■ **Problem to solve**: Every line of the listing that contains the word "konewka" is to be copied out.

■ **Data segment**:
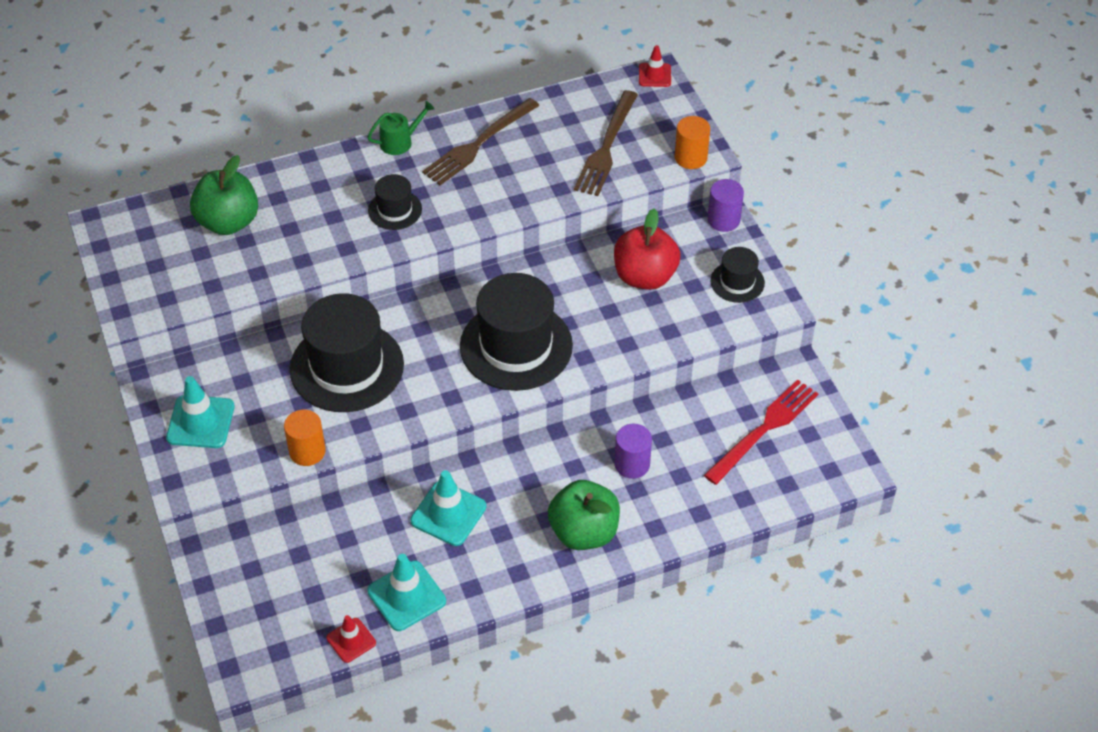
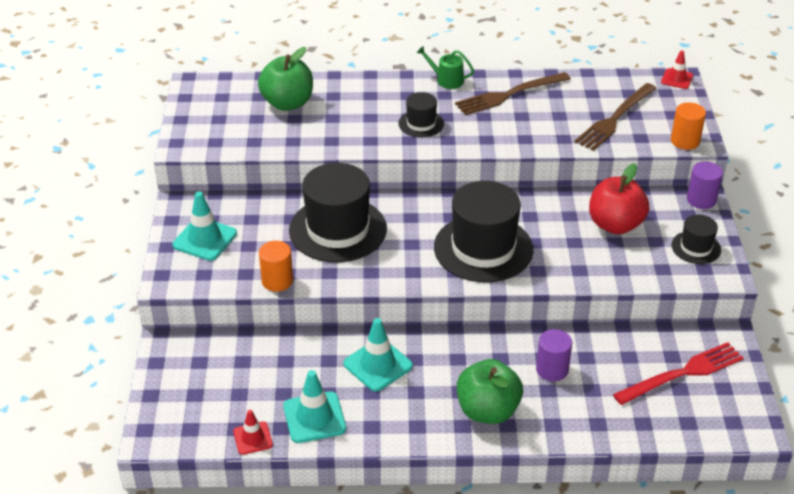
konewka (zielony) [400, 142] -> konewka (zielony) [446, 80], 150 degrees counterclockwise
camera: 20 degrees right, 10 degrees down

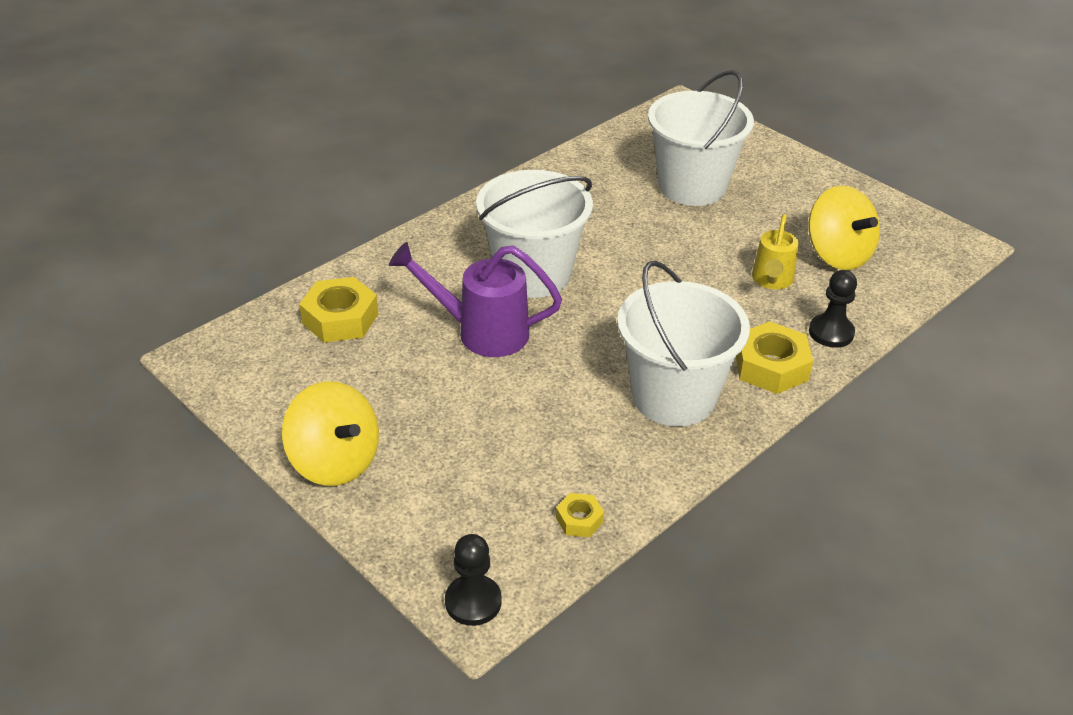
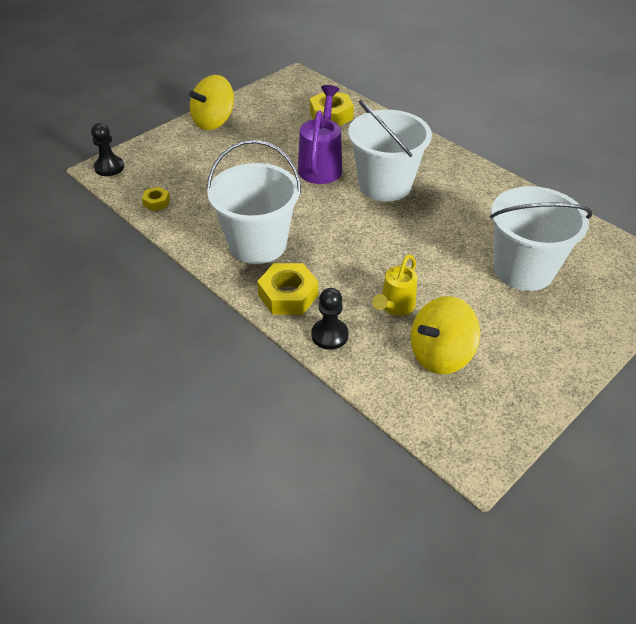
konewka (żółty) [771, 281] -> konewka (żółty) [395, 306], 75 degrees counterclockwise
camera: 90 degrees right, 5 degrees up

■ **Answer**:
konewka (zielony) [400, 142] -> konewka (zielony) [446, 80], 150 degrees counterclockwise
konewka (żółty) [771, 281] -> konewka (żółty) [395, 306], 75 degrees counterclockwise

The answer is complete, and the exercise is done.